INSTRUCTIONS FOR THE TASK = Write out every entry word for word.

LISTED ENTRIES =
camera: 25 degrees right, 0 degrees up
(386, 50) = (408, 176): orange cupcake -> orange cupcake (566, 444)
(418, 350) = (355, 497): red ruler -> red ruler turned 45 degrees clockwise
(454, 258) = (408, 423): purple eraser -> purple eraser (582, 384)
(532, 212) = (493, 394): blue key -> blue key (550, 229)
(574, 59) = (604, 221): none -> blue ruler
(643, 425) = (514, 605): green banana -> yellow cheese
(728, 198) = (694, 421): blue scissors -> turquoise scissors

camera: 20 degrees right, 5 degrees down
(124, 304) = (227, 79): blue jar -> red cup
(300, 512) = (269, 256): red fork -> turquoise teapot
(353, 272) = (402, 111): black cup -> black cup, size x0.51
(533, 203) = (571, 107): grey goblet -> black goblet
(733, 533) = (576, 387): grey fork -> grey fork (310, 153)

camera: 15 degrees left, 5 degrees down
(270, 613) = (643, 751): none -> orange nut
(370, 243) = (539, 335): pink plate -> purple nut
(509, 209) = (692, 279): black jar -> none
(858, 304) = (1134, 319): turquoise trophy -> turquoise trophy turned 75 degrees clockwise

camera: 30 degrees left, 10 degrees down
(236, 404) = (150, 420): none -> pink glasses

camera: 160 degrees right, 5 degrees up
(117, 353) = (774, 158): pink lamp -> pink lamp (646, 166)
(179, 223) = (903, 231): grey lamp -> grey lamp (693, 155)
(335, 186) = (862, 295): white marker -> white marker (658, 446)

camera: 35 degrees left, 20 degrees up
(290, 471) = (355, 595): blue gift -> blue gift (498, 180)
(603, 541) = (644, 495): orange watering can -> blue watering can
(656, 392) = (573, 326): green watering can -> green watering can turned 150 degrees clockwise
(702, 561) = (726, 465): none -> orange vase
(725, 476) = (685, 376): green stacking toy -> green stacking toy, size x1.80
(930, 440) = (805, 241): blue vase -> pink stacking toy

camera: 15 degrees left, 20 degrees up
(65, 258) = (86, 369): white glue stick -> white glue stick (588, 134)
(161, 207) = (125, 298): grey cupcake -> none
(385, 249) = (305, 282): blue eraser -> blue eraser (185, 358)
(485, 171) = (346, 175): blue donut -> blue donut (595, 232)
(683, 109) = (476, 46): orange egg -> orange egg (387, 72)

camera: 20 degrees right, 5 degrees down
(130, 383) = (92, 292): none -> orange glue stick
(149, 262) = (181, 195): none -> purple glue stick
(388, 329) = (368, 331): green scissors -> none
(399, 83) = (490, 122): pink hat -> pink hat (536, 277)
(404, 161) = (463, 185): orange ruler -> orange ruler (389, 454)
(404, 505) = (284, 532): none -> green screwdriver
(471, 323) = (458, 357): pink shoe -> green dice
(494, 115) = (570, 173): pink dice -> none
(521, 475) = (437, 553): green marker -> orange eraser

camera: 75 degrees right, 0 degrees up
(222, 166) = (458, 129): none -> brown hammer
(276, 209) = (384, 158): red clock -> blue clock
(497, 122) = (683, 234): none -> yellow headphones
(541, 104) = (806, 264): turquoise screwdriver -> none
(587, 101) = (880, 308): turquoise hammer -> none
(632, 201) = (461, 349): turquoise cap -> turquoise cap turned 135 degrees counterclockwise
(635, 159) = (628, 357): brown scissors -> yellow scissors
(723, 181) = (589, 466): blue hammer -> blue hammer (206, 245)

PROBLEM SOLUTION =
camera: 25 degrees right, 0 degrees up
(386, 50) = (408, 176): orange cupcake -> orange cupcake (566, 444)
(418, 350) = (355, 497): red ruler -> red ruler turned 45 degrees clockwise
(454, 258) = (408, 423): purple eraser -> purple eraser (582, 384)
(532, 212) = (493, 394): blue key -> blue key (550, 229)
(574, 59) = (604, 221): none -> blue ruler
(643, 425) = (514, 605): green banana -> yellow cheese
(728, 198) = (694, 421): blue scissors -> turquoise scissors

camera: 20 degrees right, 5 degrees down
(124, 304) = (227, 79): blue jar -> red cup
(300, 512) = (269, 256): red fork -> turquoise teapot
(353, 272) = (402, 111): black cup -> black cup, size x0.51
(533, 203) = (571, 107): grey goblet -> black goblet
(733, 533) = (576, 387): grey fork -> grey fork (310, 153)

camera: 15 degrees left, 5 degrees down
(270, 613) = (643, 751): none -> orange nut
(370, 243) = (539, 335): pink plate -> purple nut
(509, 209) = (692, 279): black jar -> none
(858, 304) = (1134, 319): turquoise trophy -> turquoise trophy turned 75 degrees clockwise

camera: 30 degrees left, 10 degrees down
(236, 404) = (150, 420): none -> pink glasses

camera: 160 degrees right, 5 degrees up
(117, 353) = (774, 158): pink lamp -> pink lamp (646, 166)
(179, 223) = (903, 231): grey lamp -> grey lamp (693, 155)
(335, 186) = (862, 295): white marker -> white marker (658, 446)

camera: 35 degrees left, 20 degrees up
(290, 471) = (355, 595): blue gift -> blue gift (498, 180)
(603, 541) = (644, 495): orange watering can -> blue watering can
(656, 392) = (573, 326): green watering can -> green watering can turned 150 degrees clockwise
(702, 561) = (726, 465): none -> orange vase
(725, 476) = (685, 376): green stacking toy -> green stacking toy, size x1.80
(930, 440) = (805, 241): blue vase -> pink stacking toy

camera: 15 degrees left, 20 degrees up
(65, 258) = (86, 369): white glue stick -> white glue stick (588, 134)
(161, 207) = (125, 298): grey cupcake -> none
(385, 249) = (305, 282): blue eraser -> blue eraser (185, 358)
(485, 171) = (346, 175): blue donut -> blue donut (595, 232)
(683, 109) = (476, 46): orange egg -> orange egg (387, 72)

camera: 20 degrees right, 5 degrees down
(130, 383) = (92, 292): none -> orange glue stick
(149, 262) = (181, 195): none -> purple glue stick
(388, 329) = (368, 331): green scissors -> none
(399, 83) = (490, 122): pink hat -> pink hat (536, 277)
(404, 161) = (463, 185): orange ruler -> orange ruler (389, 454)
(404, 505) = (284, 532): none -> green screwdriver
(471, 323) = (458, 357): pink shoe -> green dice
(494, 115) = (570, 173): pink dice -> none
(521, 475) = (437, 553): green marker -> orange eraser

camera: 75 degrees right, 0 degrees up
(222, 166) = (458, 129): none -> brown hammer
(276, 209) = (384, 158): red clock -> blue clock
(497, 122) = (683, 234): none -> yellow headphones
(541, 104) = (806, 264): turquoise screwdriver -> none
(587, 101) = (880, 308): turquoise hammer -> none
(632, 201) = (461, 349): turquoise cap -> turquoise cap turned 135 degrees counterclockwise
(635, 159) = (628, 357): brown scissors -> yellow scissors
(723, 181) = (589, 466): blue hammer -> blue hammer (206, 245)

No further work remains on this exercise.